── GIVEN INFORMATION

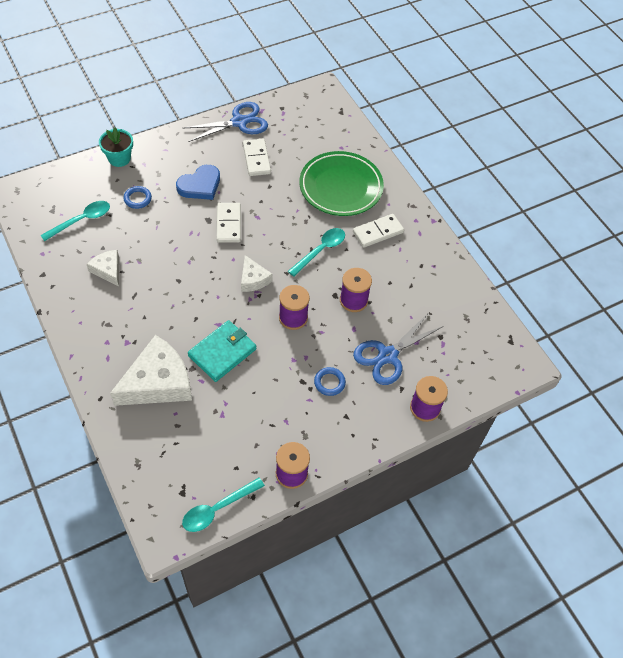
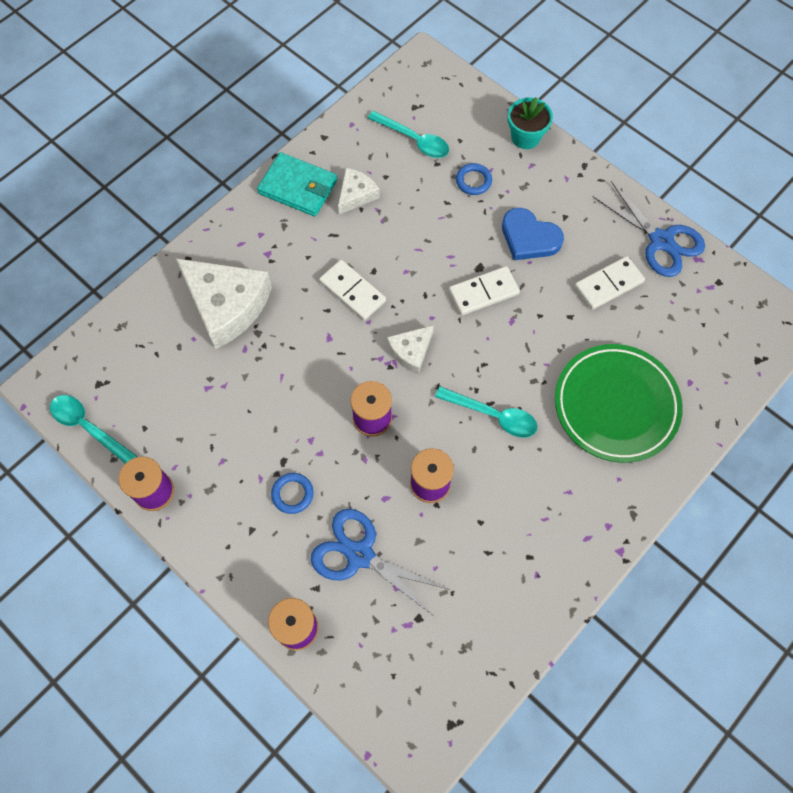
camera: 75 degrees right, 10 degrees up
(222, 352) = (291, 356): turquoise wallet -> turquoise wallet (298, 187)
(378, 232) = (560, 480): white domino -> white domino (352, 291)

────

_WHAT IS EXPECTED:_ Write out the data above in full and exactly, but not the pictures.

_EXERCISE OUTPUT:_
camera: 75 degrees right, 10 degrees up
(222, 352) = (291, 356): turquoise wallet -> turquoise wallet (298, 187)
(378, 232) = (560, 480): white domino -> white domino (352, 291)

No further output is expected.